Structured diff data
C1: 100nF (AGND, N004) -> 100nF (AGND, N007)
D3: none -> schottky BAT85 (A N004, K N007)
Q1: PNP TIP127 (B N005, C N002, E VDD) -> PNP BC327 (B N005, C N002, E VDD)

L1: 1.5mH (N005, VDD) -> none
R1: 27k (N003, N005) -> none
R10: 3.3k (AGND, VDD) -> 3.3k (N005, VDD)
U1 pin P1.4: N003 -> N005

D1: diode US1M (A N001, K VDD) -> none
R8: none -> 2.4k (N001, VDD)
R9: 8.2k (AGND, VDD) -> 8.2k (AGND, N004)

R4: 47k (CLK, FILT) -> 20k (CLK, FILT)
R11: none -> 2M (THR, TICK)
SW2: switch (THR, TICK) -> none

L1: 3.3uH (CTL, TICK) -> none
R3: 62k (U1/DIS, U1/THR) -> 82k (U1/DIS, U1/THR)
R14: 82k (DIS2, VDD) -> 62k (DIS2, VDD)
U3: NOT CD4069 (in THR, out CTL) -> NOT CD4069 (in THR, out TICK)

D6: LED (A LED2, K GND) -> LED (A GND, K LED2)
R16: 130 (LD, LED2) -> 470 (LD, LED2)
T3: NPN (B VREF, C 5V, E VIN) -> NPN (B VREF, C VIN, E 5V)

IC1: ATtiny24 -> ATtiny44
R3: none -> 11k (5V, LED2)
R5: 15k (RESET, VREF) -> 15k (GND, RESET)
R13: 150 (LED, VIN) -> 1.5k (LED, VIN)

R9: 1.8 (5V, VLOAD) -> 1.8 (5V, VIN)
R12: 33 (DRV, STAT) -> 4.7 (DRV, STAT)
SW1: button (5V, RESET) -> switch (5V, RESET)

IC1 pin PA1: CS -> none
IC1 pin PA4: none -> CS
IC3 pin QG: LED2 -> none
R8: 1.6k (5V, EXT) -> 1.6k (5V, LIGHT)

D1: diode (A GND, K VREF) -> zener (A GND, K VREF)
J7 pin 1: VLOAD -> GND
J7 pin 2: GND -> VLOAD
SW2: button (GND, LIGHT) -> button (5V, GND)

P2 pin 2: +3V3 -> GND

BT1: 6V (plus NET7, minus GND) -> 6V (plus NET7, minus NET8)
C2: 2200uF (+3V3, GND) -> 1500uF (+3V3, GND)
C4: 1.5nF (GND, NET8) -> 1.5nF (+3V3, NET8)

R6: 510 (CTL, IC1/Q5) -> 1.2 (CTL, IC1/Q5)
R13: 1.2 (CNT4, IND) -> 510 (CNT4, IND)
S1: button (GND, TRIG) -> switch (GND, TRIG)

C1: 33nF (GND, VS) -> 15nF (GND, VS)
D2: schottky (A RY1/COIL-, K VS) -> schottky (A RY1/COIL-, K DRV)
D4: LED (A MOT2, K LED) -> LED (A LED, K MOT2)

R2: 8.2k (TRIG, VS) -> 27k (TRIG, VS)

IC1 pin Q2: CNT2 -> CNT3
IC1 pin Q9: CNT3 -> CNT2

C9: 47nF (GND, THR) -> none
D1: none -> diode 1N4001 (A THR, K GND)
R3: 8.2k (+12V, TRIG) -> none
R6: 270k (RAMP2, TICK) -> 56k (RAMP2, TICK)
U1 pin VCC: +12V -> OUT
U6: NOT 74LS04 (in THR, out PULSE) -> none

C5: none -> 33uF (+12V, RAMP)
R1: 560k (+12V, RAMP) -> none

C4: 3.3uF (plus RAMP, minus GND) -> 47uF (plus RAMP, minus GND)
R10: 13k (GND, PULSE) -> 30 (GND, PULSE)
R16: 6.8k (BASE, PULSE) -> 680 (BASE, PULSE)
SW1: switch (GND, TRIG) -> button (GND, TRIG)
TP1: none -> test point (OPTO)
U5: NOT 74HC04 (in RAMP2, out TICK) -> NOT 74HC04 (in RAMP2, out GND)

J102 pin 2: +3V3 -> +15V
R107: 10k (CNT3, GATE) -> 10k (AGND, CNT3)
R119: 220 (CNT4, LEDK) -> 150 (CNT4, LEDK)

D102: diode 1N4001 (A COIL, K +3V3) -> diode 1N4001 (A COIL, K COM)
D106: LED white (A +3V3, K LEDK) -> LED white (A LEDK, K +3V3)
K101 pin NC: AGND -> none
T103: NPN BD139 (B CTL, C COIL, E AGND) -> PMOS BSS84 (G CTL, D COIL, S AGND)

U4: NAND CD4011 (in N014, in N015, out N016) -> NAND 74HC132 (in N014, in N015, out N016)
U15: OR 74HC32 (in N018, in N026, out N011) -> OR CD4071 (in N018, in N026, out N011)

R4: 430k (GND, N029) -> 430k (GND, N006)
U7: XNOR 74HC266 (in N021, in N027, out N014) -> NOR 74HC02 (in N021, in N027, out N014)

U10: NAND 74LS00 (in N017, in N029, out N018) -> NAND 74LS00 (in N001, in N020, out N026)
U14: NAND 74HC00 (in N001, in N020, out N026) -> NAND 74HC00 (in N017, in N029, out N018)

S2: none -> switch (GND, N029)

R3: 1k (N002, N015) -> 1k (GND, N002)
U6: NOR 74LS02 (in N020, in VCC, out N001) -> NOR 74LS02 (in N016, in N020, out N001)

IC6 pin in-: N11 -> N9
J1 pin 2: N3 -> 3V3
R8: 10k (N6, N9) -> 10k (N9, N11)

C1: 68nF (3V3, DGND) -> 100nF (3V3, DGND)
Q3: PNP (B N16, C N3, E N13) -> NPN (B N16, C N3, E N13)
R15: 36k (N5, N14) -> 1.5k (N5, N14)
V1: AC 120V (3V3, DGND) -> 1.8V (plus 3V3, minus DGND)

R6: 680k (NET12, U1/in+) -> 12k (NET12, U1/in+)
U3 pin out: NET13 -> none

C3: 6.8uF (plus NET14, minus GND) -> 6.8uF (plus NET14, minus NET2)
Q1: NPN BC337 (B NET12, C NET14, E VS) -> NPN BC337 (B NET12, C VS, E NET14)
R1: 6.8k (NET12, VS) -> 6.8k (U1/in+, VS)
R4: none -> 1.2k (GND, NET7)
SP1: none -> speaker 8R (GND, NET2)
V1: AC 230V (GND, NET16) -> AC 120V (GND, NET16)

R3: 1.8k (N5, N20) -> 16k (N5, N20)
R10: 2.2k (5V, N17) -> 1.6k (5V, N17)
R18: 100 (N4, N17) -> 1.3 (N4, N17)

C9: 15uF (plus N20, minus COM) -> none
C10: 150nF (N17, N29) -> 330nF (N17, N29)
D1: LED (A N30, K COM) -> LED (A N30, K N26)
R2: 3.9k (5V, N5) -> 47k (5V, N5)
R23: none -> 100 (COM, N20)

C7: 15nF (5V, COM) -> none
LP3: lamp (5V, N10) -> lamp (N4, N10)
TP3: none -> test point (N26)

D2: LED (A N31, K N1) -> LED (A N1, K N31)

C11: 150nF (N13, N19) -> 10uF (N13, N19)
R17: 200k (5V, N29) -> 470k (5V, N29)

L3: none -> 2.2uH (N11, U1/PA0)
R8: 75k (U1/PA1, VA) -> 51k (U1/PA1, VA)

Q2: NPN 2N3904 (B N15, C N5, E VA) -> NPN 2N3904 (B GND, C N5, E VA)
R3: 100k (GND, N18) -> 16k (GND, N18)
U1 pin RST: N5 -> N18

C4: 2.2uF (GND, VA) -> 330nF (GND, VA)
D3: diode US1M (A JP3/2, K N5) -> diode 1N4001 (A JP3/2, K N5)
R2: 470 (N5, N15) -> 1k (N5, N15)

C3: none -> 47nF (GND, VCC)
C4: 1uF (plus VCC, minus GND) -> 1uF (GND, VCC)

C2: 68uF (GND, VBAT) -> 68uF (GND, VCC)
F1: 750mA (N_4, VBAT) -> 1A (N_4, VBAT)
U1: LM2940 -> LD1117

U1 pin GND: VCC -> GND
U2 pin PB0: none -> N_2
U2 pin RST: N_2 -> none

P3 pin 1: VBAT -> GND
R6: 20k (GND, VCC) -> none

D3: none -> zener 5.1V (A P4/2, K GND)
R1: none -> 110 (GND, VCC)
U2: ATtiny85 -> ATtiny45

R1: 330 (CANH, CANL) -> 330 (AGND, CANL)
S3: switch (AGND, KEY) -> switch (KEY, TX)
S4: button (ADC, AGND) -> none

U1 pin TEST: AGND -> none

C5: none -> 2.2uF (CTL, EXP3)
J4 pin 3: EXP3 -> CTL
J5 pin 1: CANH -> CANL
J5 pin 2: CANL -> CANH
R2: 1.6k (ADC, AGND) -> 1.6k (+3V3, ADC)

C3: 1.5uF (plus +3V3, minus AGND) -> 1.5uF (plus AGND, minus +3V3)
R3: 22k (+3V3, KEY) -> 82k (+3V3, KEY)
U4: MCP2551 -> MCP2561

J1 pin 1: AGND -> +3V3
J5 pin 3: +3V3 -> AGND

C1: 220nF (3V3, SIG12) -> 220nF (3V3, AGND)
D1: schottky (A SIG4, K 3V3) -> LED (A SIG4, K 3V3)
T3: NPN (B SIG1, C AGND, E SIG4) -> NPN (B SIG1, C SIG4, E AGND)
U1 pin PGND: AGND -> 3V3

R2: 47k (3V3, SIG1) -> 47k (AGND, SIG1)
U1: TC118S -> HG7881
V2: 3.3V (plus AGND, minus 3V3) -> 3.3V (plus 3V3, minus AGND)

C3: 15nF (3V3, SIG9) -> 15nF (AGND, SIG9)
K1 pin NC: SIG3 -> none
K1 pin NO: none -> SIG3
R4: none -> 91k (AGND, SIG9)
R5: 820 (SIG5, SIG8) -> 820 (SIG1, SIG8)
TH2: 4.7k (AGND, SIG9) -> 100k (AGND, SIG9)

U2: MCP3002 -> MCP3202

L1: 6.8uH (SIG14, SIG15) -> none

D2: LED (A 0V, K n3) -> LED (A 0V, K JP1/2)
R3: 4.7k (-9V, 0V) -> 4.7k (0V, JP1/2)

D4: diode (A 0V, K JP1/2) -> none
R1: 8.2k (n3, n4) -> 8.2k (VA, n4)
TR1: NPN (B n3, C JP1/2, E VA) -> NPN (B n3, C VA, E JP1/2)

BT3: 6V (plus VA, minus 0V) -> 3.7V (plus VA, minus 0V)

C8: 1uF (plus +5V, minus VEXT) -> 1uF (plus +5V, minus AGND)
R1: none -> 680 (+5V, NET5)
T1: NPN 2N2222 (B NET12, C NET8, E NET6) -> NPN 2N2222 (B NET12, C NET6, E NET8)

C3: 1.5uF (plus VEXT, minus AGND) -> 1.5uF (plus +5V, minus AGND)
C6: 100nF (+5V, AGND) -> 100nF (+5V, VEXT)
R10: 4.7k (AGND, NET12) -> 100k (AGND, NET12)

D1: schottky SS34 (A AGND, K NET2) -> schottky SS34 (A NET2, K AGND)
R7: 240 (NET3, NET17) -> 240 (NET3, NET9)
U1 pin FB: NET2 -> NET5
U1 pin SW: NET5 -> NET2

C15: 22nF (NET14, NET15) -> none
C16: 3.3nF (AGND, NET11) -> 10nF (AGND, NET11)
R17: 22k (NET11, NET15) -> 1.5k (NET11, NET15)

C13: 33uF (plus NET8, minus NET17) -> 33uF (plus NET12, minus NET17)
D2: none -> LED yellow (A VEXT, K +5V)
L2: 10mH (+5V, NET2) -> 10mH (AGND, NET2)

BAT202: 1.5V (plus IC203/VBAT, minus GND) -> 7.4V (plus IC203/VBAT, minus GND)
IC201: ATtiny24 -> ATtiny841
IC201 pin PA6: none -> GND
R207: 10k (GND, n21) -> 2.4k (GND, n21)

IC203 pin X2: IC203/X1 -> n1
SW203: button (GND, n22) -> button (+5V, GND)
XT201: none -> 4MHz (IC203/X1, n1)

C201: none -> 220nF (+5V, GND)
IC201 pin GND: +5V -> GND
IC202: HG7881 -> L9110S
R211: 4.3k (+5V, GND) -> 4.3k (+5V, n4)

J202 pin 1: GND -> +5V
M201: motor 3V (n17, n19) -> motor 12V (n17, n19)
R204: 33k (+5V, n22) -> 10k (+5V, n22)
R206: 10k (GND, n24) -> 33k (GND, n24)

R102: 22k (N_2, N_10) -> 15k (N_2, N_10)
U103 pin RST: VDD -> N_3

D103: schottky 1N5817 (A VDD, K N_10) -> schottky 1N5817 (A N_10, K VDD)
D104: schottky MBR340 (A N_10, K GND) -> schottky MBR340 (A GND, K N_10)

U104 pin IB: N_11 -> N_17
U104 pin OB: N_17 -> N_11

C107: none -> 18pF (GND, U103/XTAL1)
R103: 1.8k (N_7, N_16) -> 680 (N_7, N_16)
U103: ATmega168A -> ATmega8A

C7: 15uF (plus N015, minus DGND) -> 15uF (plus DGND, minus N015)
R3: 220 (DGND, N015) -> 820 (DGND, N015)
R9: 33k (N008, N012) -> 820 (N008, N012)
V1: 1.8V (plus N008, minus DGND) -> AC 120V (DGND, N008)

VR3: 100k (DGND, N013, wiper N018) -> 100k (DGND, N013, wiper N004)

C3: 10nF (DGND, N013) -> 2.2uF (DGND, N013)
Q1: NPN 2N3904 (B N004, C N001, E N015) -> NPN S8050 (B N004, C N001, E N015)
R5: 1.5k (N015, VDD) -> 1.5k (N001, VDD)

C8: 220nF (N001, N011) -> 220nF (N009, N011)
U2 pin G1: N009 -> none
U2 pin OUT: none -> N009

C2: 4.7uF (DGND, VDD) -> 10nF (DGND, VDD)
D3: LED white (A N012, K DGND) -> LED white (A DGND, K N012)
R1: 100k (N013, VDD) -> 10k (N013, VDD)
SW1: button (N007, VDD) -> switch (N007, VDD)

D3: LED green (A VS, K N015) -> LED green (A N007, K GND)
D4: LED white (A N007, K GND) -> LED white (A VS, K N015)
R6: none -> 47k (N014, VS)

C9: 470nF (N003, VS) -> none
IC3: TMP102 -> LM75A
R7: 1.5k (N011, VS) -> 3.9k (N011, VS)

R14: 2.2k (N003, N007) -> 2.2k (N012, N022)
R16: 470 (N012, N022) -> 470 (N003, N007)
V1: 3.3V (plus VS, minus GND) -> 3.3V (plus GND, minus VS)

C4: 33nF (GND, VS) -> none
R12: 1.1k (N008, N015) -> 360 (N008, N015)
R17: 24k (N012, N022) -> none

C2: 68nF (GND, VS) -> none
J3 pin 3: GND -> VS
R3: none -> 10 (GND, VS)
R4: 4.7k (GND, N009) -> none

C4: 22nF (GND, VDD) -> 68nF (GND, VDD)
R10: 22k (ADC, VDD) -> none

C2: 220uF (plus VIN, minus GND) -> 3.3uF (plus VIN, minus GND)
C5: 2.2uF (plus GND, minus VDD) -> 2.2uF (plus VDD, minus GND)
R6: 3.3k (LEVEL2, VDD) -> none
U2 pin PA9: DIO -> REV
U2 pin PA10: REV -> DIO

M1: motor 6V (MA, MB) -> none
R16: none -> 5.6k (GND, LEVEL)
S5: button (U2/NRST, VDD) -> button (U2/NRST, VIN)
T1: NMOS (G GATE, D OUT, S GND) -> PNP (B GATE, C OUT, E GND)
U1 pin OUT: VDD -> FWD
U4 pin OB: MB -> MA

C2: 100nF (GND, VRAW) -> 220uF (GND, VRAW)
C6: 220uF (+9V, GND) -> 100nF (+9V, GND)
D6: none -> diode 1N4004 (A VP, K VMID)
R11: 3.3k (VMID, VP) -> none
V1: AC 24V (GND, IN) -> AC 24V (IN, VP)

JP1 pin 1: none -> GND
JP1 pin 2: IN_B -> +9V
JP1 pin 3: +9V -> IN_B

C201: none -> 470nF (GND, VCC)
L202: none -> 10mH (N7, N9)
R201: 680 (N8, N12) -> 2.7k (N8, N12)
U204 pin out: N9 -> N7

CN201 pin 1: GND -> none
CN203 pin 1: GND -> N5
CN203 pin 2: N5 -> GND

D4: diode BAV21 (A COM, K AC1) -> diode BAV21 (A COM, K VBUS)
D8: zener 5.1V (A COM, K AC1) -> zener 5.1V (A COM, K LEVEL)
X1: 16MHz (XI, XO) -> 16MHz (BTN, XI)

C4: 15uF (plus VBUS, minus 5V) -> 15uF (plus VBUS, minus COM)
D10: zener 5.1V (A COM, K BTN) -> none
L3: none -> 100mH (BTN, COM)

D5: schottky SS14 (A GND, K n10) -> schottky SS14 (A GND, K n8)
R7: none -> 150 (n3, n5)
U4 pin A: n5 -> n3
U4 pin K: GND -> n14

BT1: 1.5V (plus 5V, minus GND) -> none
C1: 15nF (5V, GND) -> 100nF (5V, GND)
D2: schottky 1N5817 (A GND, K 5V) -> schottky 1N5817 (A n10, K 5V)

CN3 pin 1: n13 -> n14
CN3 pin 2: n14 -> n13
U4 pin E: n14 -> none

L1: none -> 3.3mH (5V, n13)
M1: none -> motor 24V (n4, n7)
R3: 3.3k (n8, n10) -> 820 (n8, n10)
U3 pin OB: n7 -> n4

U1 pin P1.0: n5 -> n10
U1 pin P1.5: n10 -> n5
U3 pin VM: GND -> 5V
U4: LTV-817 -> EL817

WORK REQUEST
Can you write out the lines above, from the first one through the one containing "SW2: switch (THR, TICK) -> none", exactly as they appear and nothing more?

EXERCISE SOLUTION
C1: 100nF (AGND, N004) -> 100nF (AGND, N007)
D3: none -> schottky BAT85 (A N004, K N007)
Q1: PNP TIP127 (B N005, C N002, E VDD) -> PNP BC327 (B N005, C N002, E VDD)

L1: 1.5mH (N005, VDD) -> none
R1: 27k (N003, N005) -> none
R10: 3.3k (AGND, VDD) -> 3.3k (N005, VDD)
U1 pin P1.4: N003 -> N005

D1: diode US1M (A N001, K VDD) -> none
R8: none -> 2.4k (N001, VDD)
R9: 8.2k (AGND, VDD) -> 8.2k (AGND, N004)

R4: 47k (CLK, FILT) -> 20k (CLK, FILT)
R11: none -> 2M (THR, TICK)
SW2: switch (THR, TICK) -> none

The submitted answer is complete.